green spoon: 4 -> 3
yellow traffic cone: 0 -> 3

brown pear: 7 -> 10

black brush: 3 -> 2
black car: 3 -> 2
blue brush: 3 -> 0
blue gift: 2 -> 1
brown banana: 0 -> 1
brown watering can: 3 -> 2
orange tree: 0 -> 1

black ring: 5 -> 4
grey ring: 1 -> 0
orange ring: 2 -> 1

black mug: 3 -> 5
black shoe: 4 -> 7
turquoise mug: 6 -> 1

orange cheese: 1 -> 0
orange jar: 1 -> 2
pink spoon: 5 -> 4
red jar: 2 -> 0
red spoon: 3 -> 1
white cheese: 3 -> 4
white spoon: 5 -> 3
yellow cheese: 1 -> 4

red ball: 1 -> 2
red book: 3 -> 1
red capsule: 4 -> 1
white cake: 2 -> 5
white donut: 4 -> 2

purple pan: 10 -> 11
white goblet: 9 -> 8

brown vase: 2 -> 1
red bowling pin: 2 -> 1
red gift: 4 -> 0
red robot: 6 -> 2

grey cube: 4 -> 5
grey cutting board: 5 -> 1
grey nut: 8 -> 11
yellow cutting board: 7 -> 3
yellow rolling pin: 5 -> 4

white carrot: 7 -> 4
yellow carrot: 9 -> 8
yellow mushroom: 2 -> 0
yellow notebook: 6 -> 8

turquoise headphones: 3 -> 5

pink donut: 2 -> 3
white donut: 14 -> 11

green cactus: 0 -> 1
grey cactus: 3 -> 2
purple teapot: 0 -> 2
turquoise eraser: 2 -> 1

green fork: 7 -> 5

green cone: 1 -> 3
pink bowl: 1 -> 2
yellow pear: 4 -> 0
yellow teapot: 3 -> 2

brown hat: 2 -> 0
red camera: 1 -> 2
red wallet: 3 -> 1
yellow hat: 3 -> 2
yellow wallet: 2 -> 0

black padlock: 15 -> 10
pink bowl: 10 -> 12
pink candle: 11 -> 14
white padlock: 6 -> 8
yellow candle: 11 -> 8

BRIEF = Beginning with the first line above, could you copy every line exactly, up to and including the one with "grey nut: 8 -> 11"?

REPLY =
green spoon: 4 -> 3
yellow traffic cone: 0 -> 3

brown pear: 7 -> 10

black brush: 3 -> 2
black car: 3 -> 2
blue brush: 3 -> 0
blue gift: 2 -> 1
brown banana: 0 -> 1
brown watering can: 3 -> 2
orange tree: 0 -> 1

black ring: 5 -> 4
grey ring: 1 -> 0
orange ring: 2 -> 1

black mug: 3 -> 5
black shoe: 4 -> 7
turquoise mug: 6 -> 1

orange cheese: 1 -> 0
orange jar: 1 -> 2
pink spoon: 5 -> 4
red jar: 2 -> 0
red spoon: 3 -> 1
white cheese: 3 -> 4
white spoon: 5 -> 3
yellow cheese: 1 -> 4

red ball: 1 -> 2
red book: 3 -> 1
red capsule: 4 -> 1
white cake: 2 -> 5
white donut: 4 -> 2

purple pan: 10 -> 11
white goblet: 9 -> 8

brown vase: 2 -> 1
red bowling pin: 2 -> 1
red gift: 4 -> 0
red robot: 6 -> 2

grey cube: 4 -> 5
grey cutting board: 5 -> 1
grey nut: 8 -> 11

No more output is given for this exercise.